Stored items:
%%
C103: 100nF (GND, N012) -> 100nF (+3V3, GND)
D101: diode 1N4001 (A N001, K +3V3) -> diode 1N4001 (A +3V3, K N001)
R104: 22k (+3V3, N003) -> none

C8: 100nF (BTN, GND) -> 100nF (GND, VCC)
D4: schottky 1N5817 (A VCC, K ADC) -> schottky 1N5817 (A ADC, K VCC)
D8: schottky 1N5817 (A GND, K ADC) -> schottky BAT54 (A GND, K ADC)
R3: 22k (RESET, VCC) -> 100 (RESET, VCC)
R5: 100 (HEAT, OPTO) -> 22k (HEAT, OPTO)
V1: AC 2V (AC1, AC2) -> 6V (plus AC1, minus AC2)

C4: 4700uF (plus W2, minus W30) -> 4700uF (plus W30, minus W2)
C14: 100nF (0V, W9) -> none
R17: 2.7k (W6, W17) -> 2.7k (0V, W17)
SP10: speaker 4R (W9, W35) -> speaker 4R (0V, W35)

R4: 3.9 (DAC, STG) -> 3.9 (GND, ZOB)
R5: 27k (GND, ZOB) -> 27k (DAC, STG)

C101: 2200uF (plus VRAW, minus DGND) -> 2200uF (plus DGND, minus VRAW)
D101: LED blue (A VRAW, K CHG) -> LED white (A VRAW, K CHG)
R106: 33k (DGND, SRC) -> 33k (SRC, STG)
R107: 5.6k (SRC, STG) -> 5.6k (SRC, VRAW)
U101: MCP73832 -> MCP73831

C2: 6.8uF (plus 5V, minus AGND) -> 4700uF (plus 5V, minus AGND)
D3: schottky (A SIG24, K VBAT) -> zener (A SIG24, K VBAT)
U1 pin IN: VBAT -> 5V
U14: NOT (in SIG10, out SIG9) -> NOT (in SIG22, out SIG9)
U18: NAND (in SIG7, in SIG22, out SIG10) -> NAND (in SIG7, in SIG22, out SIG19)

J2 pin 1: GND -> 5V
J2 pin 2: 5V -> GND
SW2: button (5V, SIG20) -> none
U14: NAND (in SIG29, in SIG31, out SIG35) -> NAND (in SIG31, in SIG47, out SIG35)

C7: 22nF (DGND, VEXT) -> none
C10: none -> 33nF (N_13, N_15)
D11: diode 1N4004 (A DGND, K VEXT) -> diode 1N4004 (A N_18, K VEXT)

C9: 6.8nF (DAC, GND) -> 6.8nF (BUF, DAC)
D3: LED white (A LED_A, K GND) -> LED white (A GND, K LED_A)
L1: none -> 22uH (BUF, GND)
%%
WHAT YOU HAVE TO DO.
Repeat the entries above verbatim, but only from the line that has "R4: 3.9 (DAC, STG) -> 3.9 (GND, ZOB)" down to the line that has "C2: 6.8uF (plus", inclusive.

YOUR SOLUTION.
R4: 3.9 (DAC, STG) -> 3.9 (GND, ZOB)
R5: 27k (GND, ZOB) -> 27k (DAC, STG)

C101: 2200uF (plus VRAW, minus DGND) -> 2200uF (plus DGND, minus VRAW)
D101: LED blue (A VRAW, K CHG) -> LED white (A VRAW, K CHG)
R106: 33k (DGND, SRC) -> 33k (SRC, STG)
R107: 5.6k (SRC, STG) -> 5.6k (SRC, VRAW)
U101: MCP73832 -> MCP73831

C2: 6.8uF (plus 5V, minus AGND) -> 4700uF (plus 5V, minus AGND)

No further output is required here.